# Instructions for the task
Under this line is some data; print exactly the lines from the one containing "none -> tan brick C1:C3 level 1" through its last line, without pictures.

# Records for the task

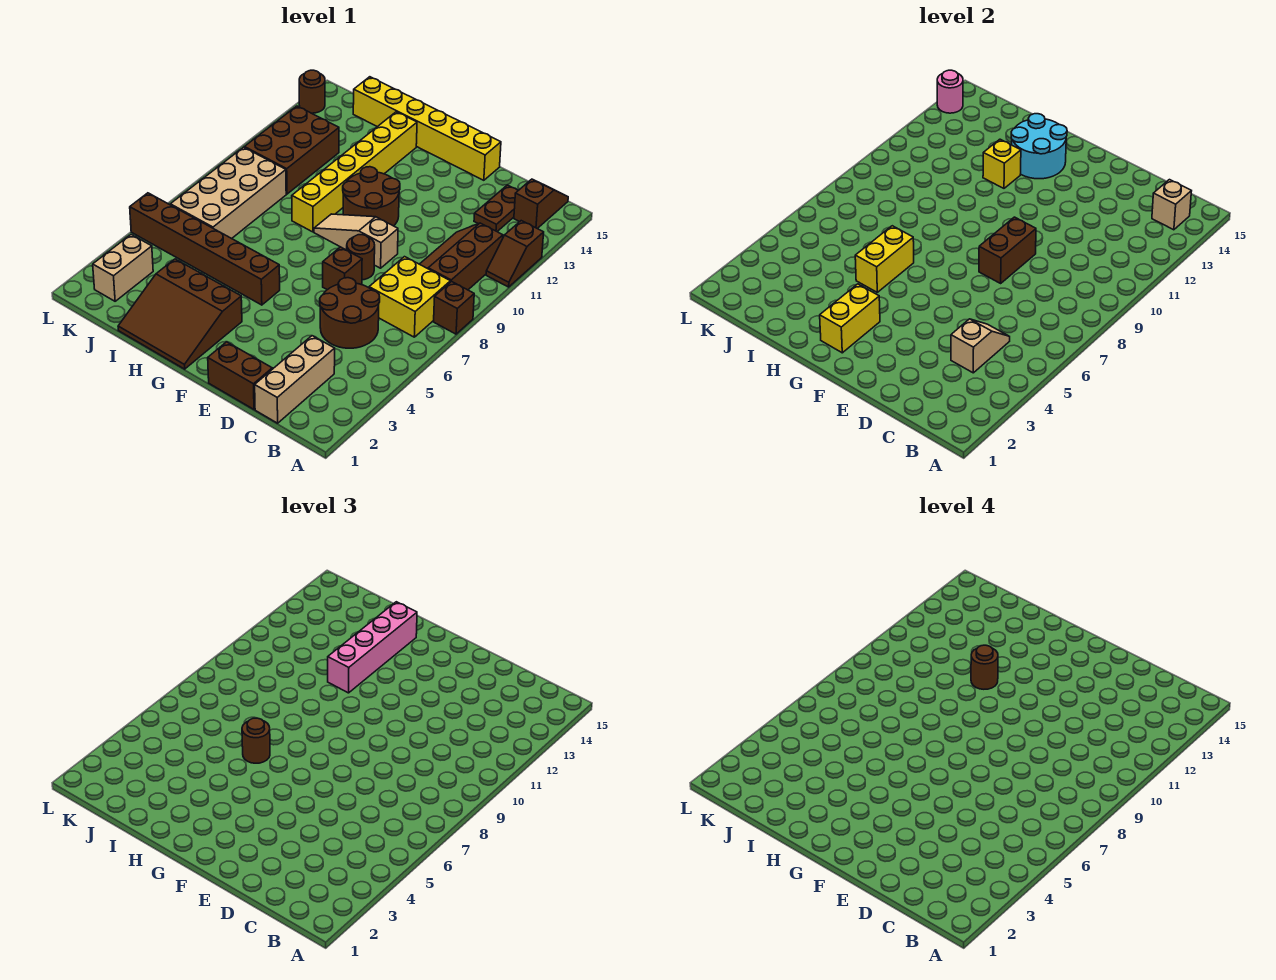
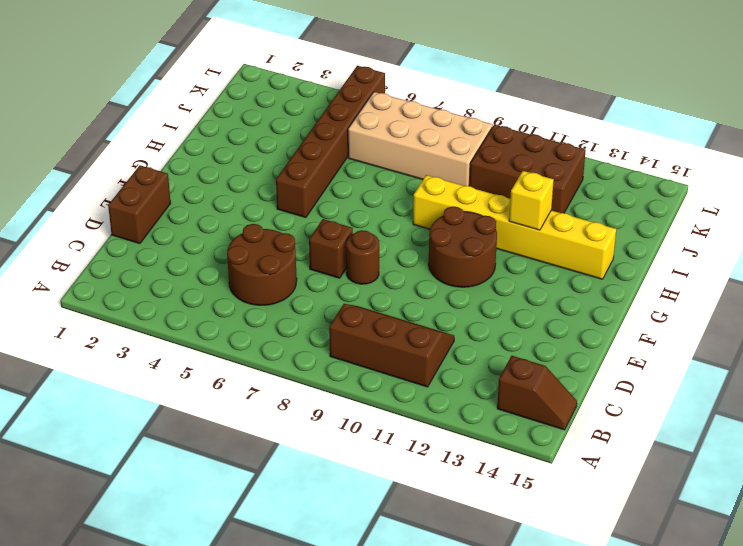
none -> brown brick A8 level 1
none -> brown slope A11:A12 level 1 top 12
none -> yellow brick B7:C8 level 1
none -> tan brick C1:C3 level 1

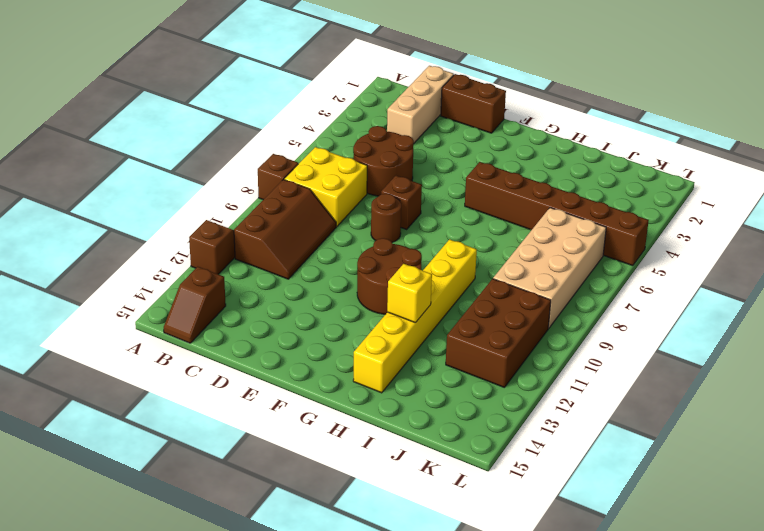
none -> brown plate C13:C14 level 1
none -> tan slope E9:G9 level 1 top E
none -> yellow brick E15:J15 level 1
none -> brown slope G1:I3 level 1 top 3

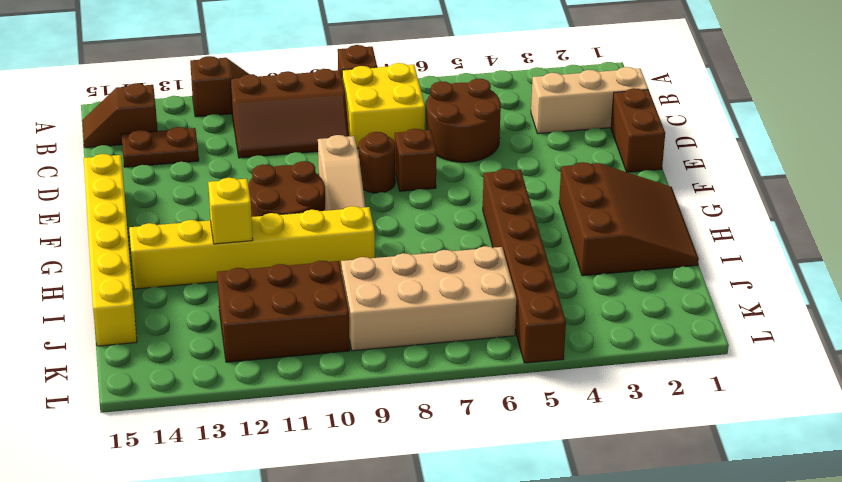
none -> tan brick K2:K3 level 1
none -> brown round brick L14 level 1
none -> tan brick B14 level 2
none -> tan slope C4:C5 level 2 top 4

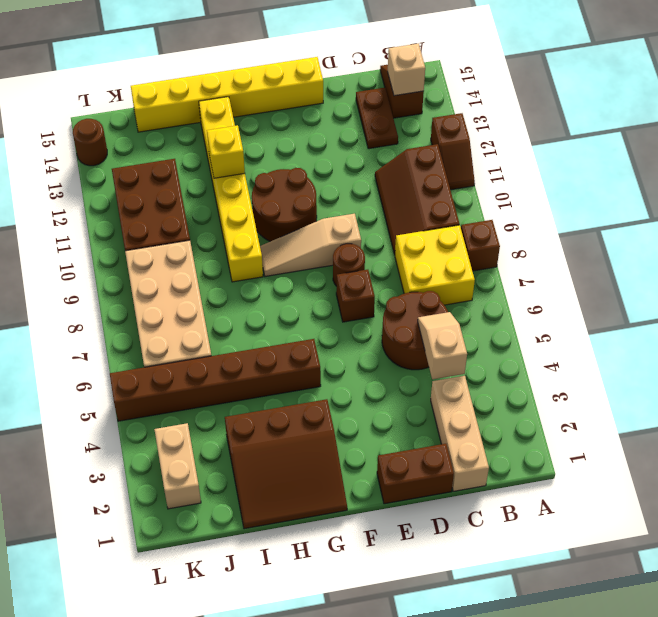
none -> brown brick E8:E9 level 2
none -> yellow brick G2:G3 level 2
none -> cyan round brick G13:H14 level 2
none -> yellow brick H5:H6 level 2

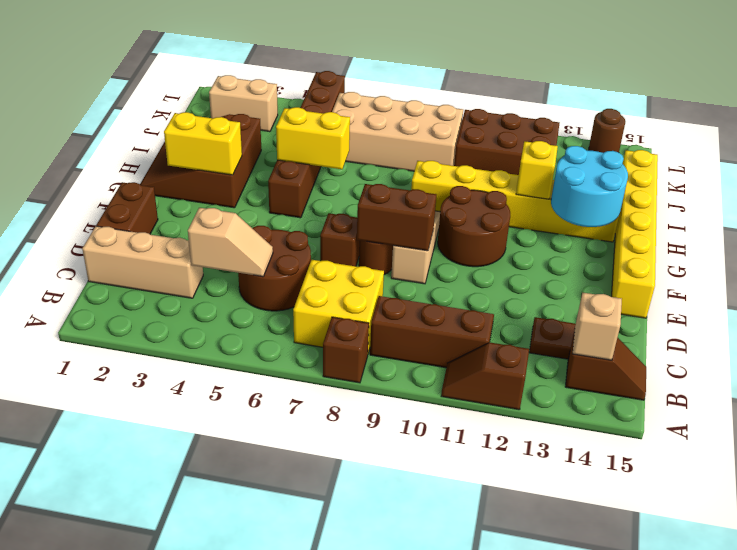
none -> pink round brick L14 level 2
none -> brown round brick H6 level 3
none -> pink brick H11:H14 level 3
none -> brown round brick H11 level 4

# Problem solution
none -> tan brick C1:C3 level 1

none -> brown plate C13:C14 level 1
none -> tan slope E9:G9 level 1 top E
none -> yellow brick E15:J15 level 1
none -> brown slope G1:I3 level 1 top 3

none -> tan brick K2:K3 level 1
none -> brown round brick L14 level 1
none -> tan brick B14 level 2
none -> tan slope C4:C5 level 2 top 4

none -> brown brick E8:E9 level 2
none -> yellow brick G2:G3 level 2
none -> cyan round brick G13:H14 level 2
none -> yellow brick H5:H6 level 2

none -> pink round brick L14 level 2
none -> brown round brick H6 level 3
none -> pink brick H11:H14 level 3
none -> brown round brick H11 level 4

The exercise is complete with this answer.